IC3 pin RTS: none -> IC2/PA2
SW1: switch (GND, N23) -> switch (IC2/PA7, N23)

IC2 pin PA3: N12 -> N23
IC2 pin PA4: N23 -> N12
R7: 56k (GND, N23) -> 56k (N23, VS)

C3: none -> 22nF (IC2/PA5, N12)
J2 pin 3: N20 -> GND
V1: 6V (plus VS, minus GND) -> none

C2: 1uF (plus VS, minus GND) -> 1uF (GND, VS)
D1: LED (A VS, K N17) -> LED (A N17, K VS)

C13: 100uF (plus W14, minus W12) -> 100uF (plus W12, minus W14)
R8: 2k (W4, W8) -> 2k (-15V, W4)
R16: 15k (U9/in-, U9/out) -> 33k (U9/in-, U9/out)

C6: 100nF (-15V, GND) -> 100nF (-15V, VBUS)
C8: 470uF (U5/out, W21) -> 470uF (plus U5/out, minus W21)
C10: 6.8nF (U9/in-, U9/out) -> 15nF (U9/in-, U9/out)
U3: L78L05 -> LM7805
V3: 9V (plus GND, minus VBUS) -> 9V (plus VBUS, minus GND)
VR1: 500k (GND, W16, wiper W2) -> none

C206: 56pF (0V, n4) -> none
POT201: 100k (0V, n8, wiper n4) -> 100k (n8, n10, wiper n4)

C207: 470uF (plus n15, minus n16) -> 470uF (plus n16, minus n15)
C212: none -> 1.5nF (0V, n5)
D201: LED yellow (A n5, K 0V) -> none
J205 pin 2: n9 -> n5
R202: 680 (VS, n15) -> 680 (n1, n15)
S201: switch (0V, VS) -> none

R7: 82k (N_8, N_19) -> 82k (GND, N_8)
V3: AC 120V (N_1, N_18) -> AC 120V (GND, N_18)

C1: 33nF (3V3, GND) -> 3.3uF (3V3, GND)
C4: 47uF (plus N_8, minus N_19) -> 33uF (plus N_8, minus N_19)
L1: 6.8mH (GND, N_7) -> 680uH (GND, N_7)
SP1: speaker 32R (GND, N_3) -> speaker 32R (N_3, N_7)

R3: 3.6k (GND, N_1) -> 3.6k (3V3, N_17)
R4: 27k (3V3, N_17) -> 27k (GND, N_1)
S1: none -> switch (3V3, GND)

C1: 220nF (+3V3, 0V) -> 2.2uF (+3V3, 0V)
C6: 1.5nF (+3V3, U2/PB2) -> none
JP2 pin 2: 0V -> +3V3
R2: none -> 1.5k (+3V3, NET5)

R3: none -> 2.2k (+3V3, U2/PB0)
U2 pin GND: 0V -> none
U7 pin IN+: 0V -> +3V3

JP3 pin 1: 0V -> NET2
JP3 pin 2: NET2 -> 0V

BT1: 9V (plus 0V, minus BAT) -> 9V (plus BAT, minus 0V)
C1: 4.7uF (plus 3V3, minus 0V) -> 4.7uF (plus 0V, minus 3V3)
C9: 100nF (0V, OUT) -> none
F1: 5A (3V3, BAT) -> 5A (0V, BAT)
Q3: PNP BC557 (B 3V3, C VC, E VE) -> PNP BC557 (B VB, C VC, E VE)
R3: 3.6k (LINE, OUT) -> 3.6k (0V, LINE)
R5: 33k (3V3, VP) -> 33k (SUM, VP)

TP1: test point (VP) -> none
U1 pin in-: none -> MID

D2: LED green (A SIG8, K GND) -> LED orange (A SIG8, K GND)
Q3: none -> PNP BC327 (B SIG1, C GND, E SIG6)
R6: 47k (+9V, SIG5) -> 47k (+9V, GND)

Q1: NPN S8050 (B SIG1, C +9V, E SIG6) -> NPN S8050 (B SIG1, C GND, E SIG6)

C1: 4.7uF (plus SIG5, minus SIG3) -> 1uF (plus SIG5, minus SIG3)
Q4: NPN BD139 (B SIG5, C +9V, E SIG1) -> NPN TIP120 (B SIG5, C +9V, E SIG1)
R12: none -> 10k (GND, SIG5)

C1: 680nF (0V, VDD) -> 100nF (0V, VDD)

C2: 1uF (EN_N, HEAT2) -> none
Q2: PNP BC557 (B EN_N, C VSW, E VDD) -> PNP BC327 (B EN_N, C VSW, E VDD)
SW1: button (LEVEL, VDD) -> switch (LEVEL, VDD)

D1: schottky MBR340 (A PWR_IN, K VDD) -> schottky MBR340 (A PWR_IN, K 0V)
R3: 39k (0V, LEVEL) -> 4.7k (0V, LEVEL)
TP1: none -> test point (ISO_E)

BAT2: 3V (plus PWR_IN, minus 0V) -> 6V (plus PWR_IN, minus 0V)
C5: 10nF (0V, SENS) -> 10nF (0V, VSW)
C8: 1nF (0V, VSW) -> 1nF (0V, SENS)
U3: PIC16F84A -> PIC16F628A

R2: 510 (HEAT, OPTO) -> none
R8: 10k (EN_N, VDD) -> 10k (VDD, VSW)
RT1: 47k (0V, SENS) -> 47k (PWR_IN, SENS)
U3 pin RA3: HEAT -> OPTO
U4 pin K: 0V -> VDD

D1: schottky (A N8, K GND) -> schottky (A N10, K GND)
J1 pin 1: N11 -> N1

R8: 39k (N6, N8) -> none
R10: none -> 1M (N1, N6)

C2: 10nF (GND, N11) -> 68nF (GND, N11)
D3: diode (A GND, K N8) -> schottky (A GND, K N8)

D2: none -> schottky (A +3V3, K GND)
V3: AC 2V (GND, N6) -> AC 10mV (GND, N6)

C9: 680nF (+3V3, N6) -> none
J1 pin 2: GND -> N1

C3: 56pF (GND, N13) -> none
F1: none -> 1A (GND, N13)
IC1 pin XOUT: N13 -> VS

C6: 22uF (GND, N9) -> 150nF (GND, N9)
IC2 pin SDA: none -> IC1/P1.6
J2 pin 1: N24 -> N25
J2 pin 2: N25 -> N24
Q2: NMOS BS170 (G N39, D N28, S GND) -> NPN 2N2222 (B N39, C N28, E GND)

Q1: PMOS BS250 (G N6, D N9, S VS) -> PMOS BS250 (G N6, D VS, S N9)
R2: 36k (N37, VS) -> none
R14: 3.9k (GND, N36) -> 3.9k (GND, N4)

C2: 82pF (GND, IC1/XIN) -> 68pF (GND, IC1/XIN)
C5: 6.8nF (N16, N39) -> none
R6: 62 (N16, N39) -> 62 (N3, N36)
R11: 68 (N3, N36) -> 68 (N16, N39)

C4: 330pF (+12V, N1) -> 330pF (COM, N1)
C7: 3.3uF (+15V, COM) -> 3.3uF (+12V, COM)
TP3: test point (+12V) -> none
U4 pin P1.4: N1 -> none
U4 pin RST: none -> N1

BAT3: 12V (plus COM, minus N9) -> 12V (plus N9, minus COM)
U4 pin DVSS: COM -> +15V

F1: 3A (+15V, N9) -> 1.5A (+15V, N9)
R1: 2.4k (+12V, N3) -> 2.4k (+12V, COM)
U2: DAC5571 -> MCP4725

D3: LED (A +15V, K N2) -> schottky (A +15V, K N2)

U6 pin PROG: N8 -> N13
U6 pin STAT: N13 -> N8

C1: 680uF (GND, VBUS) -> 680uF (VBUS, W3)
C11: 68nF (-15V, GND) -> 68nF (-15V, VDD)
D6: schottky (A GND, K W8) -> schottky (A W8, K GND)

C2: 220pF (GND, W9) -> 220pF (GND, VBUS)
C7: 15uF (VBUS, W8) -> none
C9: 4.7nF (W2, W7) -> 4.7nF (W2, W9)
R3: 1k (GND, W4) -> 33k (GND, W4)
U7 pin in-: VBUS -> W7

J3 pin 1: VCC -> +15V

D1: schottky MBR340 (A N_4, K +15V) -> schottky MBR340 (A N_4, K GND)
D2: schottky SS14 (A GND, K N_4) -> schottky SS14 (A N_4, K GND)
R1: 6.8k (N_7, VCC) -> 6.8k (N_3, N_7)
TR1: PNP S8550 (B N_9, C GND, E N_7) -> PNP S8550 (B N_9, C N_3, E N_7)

----------

Please give the number of lines in the listing above that contain the string "minus", without anything else.

### RESULT FOR THIS EXERCISE
12